━━━━━ Entries supplied ━━━━━
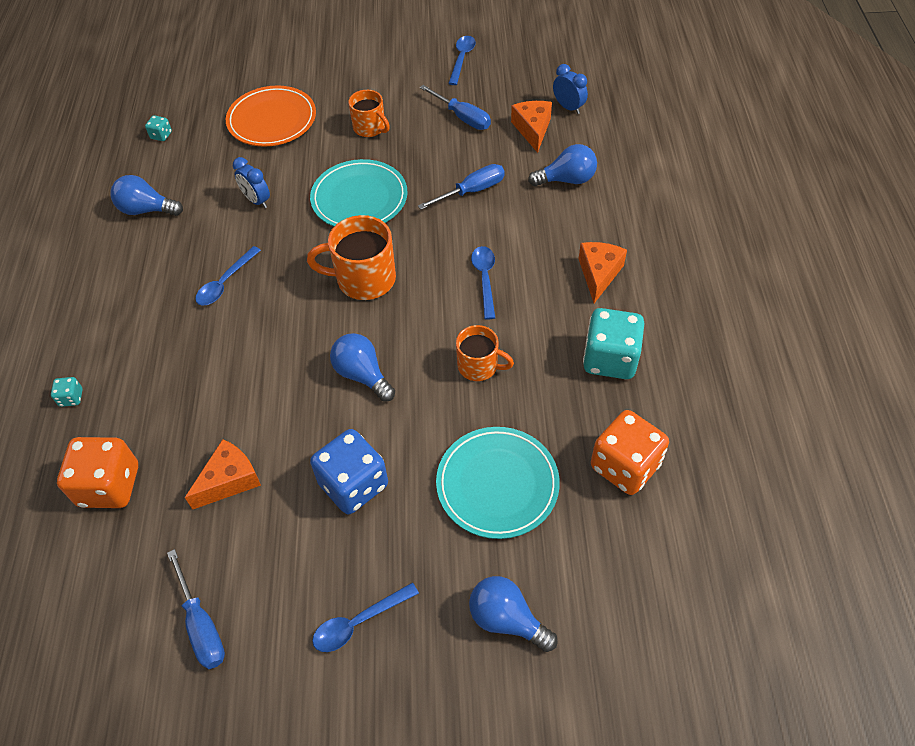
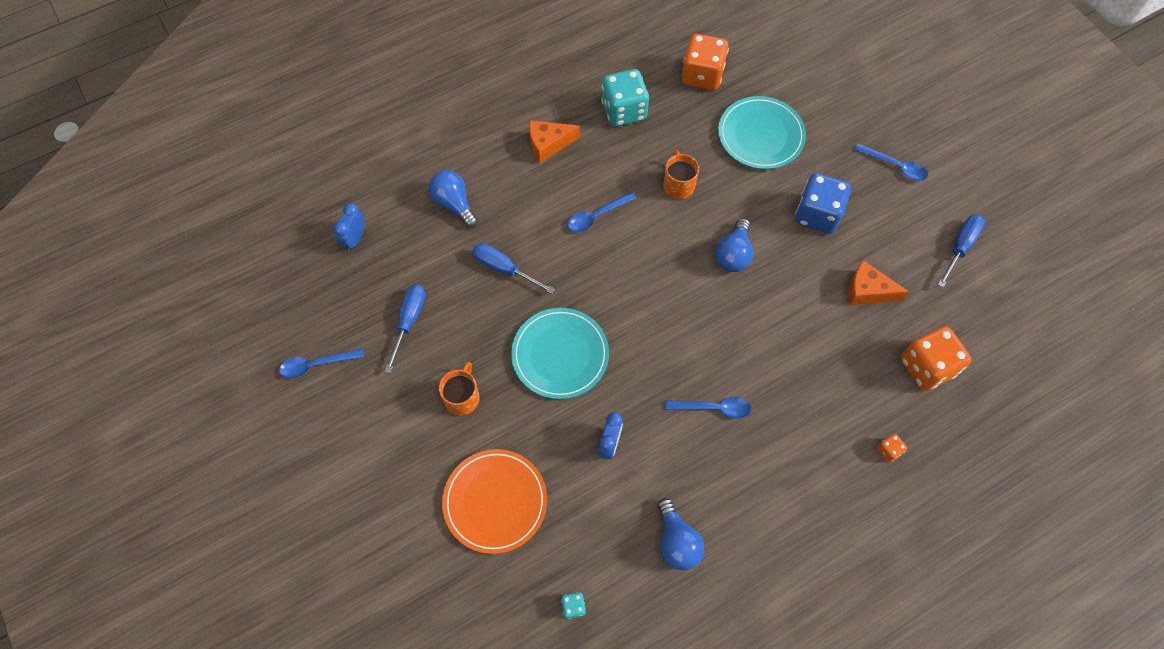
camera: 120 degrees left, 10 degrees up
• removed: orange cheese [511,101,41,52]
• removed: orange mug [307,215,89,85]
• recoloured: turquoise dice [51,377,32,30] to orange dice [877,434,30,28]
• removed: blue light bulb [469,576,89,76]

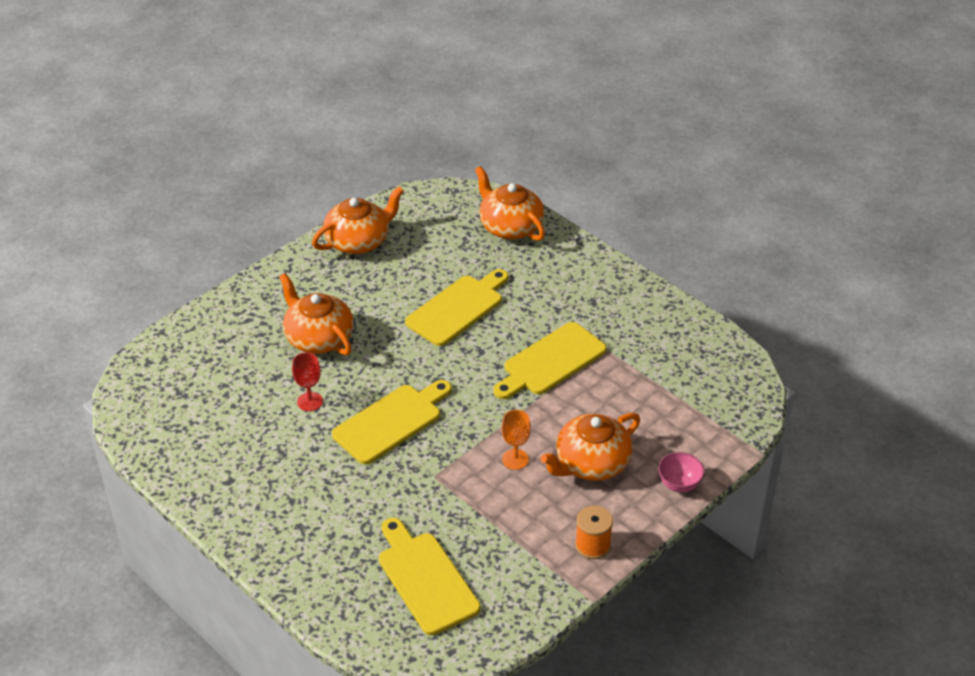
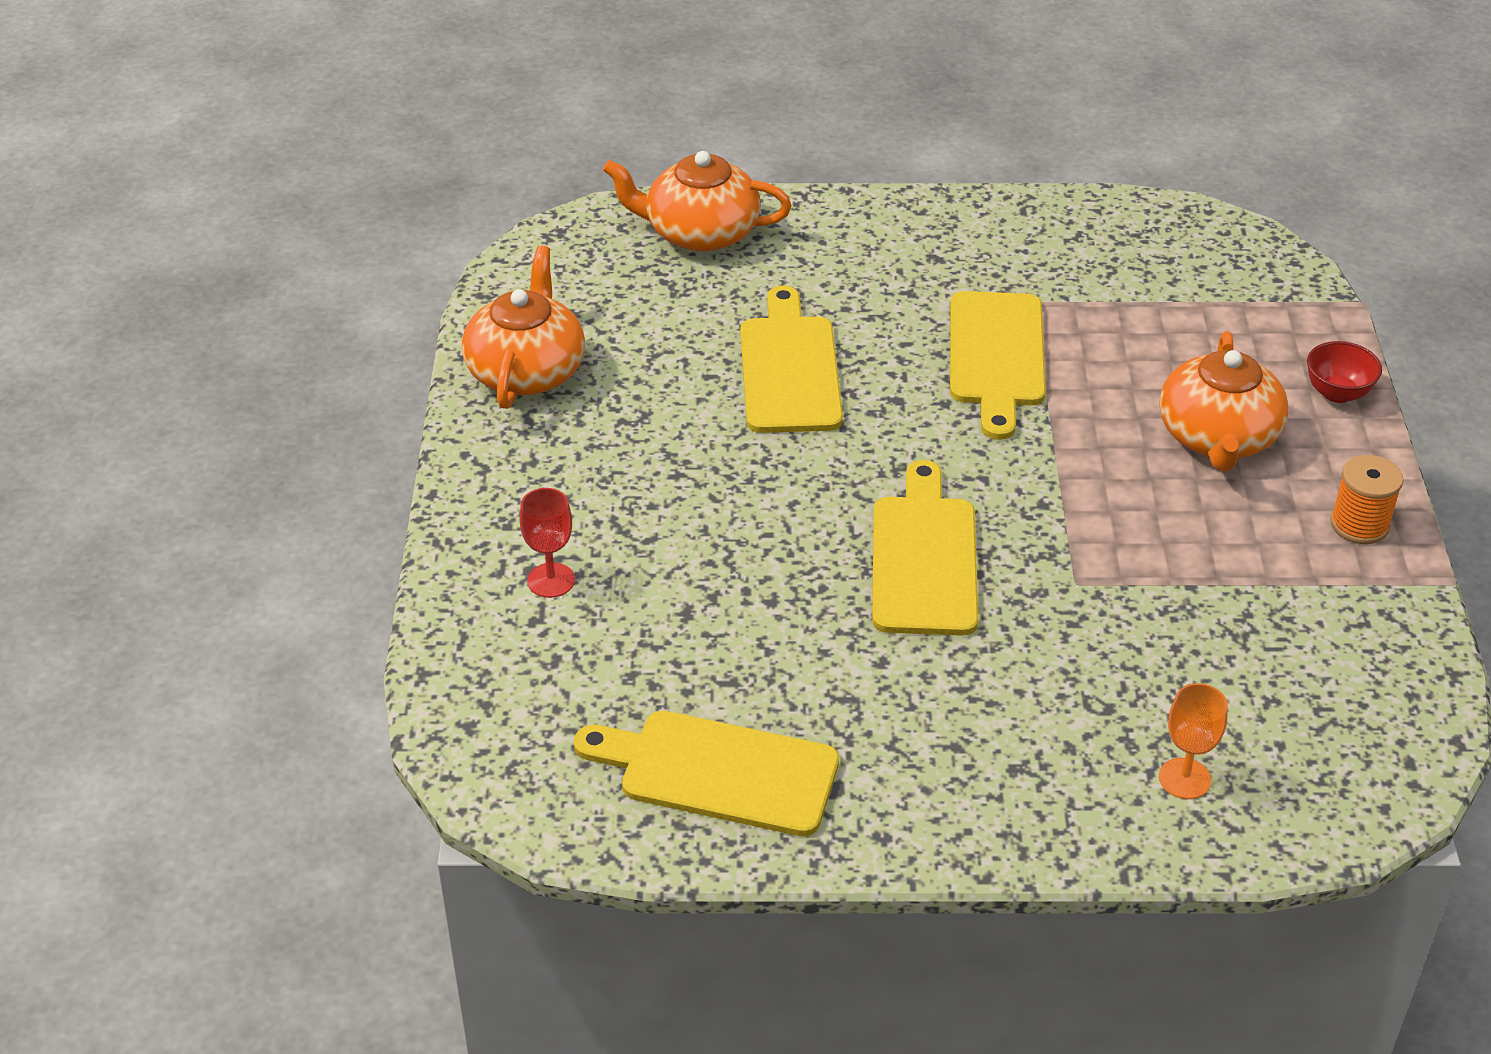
camera: 45 degrees left, 0 degrees up
• removed: orange teapot [279,273,75,82]
• moved: red goblet [292,352,31,59] to [520,488,55,110]
• moved: orange goblet [501,410,30,60] to [1159,683,69,116]
• recoloured: pink bowl [658,452,47,41] to red bowl [1307,341,75,62]
• moved: yellow cutting board [379,518,102,117] to [574,711,265,125]

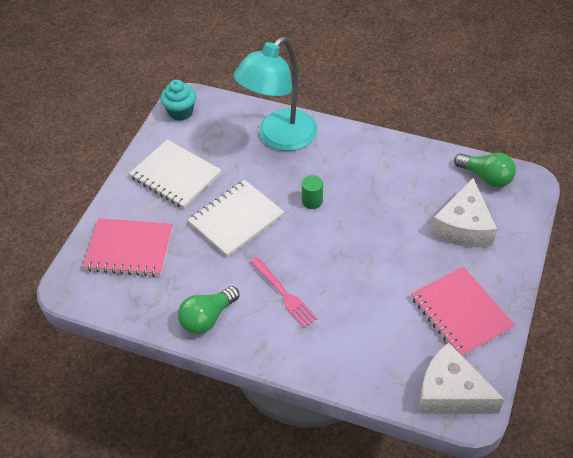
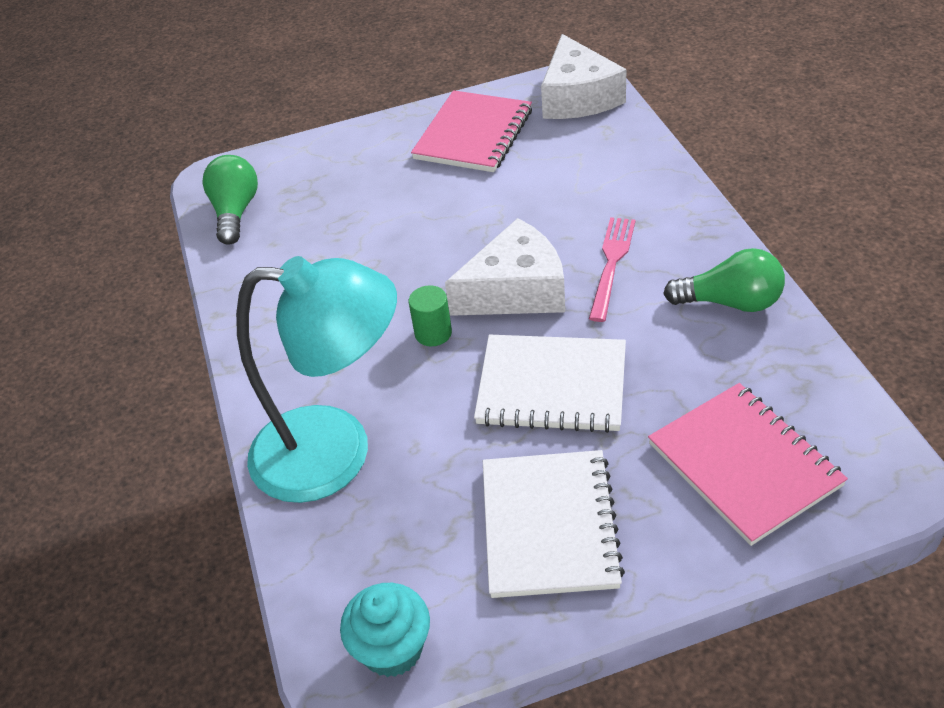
camera: 125 degrees left, 5 degrees down
• moved: white cheese [431,178,66,69] to [445,218,120,98]

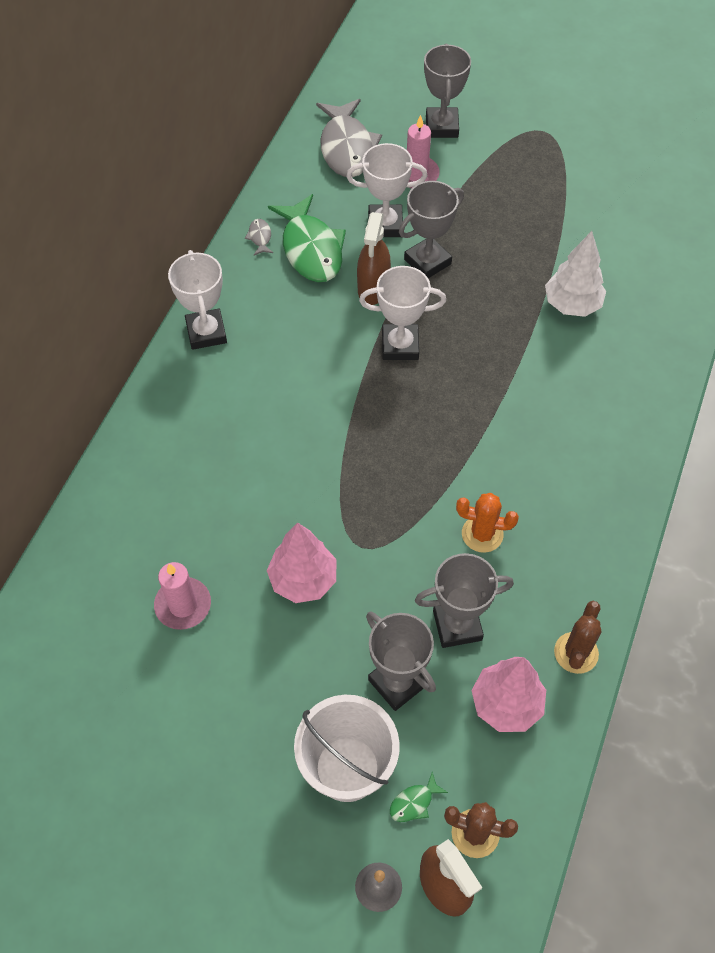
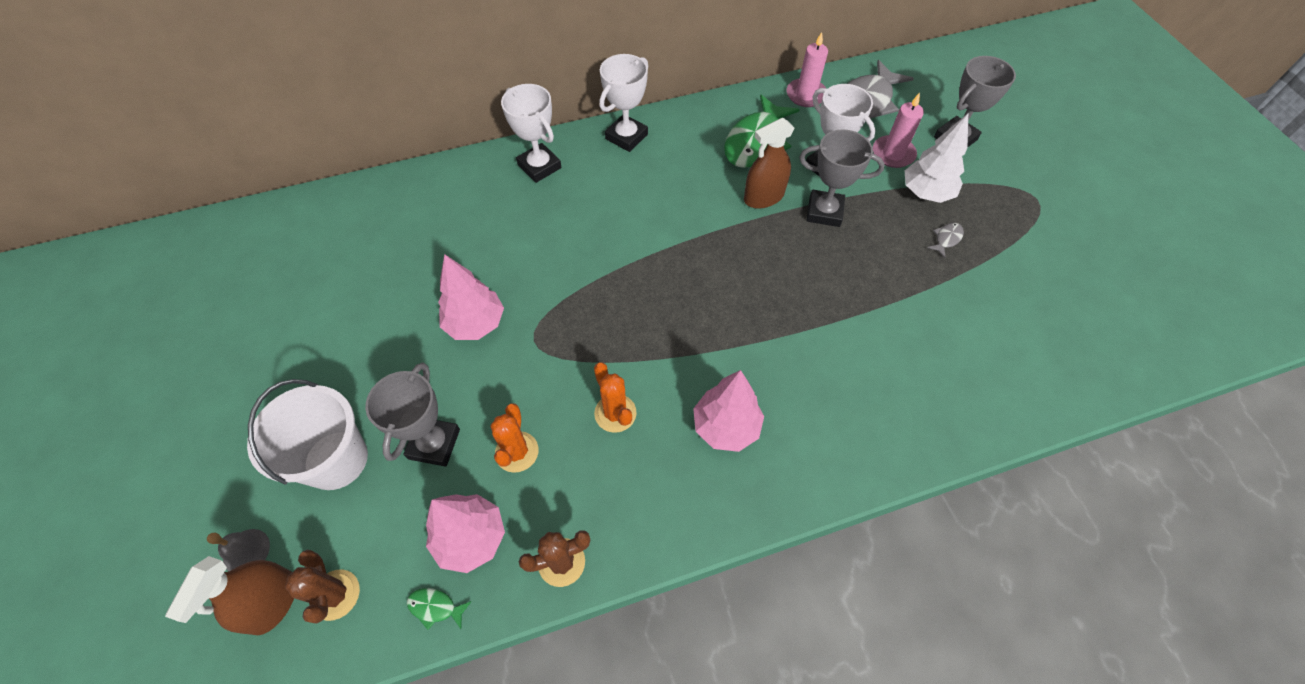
camera: 50 degrees right, 0 degrees up
• moved: grey fish [245,219,28,36] to [927,223,37,35]
• moved: white tree [545,231,61,86] to [905,114,63,89]
• moved: white trophy [359,266,87,94] to [501,84,60,99]
• replaced: grey trophy [415,553,99,95] to orange cactus [490,403,49,70]
• moved: pink candle [154,562,57,68] to [787,32,41,75]
• moved: green fish [390,772,58,50] to [407,588,65,42]
• added: pink tree [693,370,71,82]

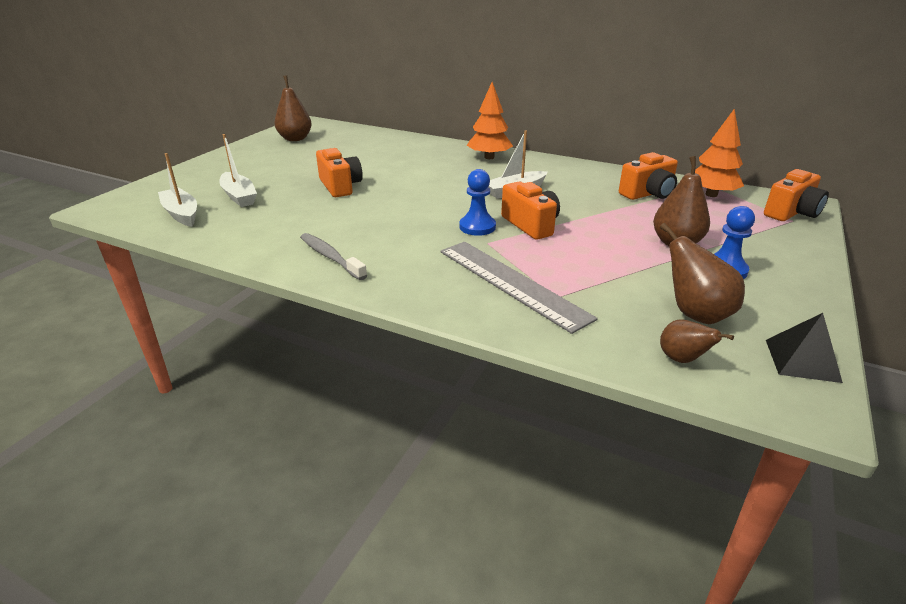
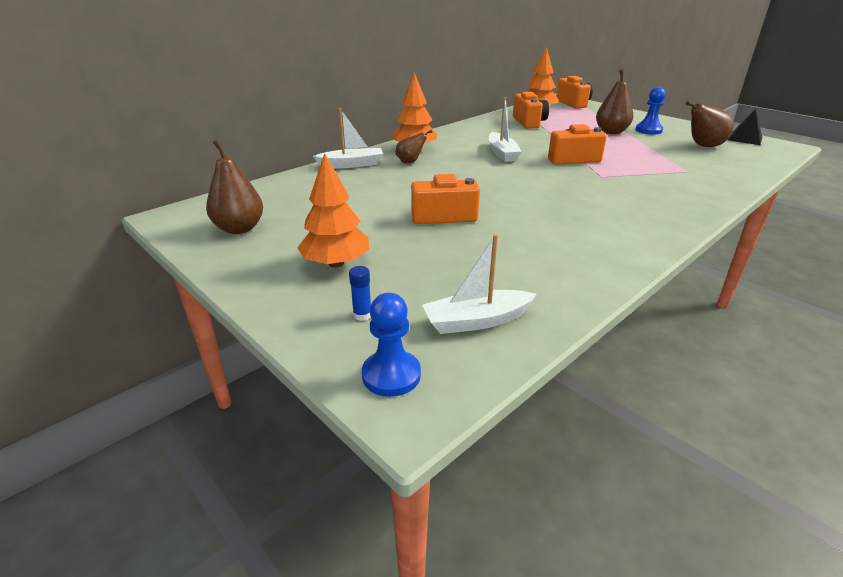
camera: 70 degrees left, 0 degrees up
• moved: white boat [219,134,38,73] to [313,108,70,60]
• moved: blue pawn [459,169,37,67] to [362,293,59,104]
• removed: grey toothbrush [300,233,67,47]
• removed: grey ruler [441,242,157,92]
• moved: brown pear [660,319,74,44] to [396,130,36,33]
• added: orange tree [297,153,72,115]
• added: blue glue stick [349,266,22,55]

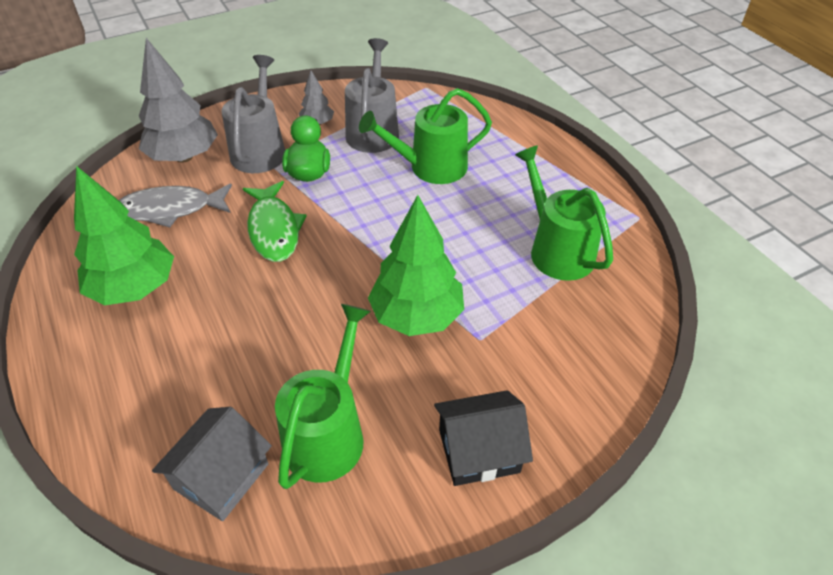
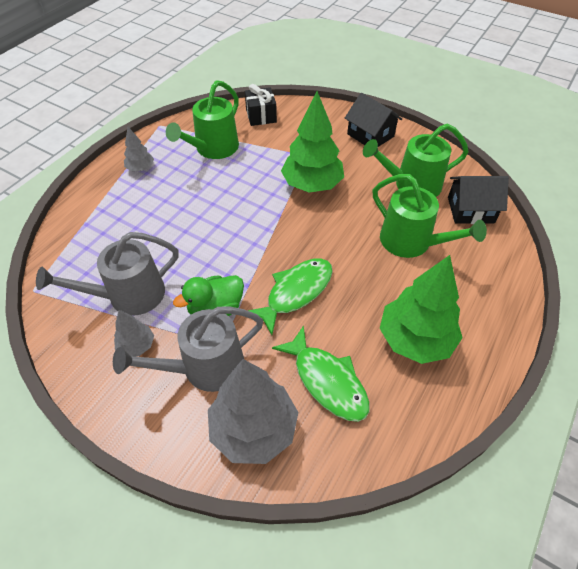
camera: 120 degrees left, 5 degrees up
• moved: green watering can [359,88,133,96] to [373,174,114,84]
• recoloured: grey fish [119,184,113,43] to green fish [272,325,98,97]
• recoloured: grey house [152,407,120,114] to black house [448,176,61,48]
• added: black gift [245,84,32,42]
• added: grey tree [124,127,30,44]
━━━━━
Work instructions
Copy the records above from the first line through the line containing "orange dice [877,434,30,28]", both included, and leave out any pictures.

Written solution
camera: 120 degrees left, 10 degrees up
• removed: orange cheese [511,101,41,52]
• removed: orange mug [307,215,89,85]
• recoloured: turquoise dice [51,377,32,30] to orange dice [877,434,30,28]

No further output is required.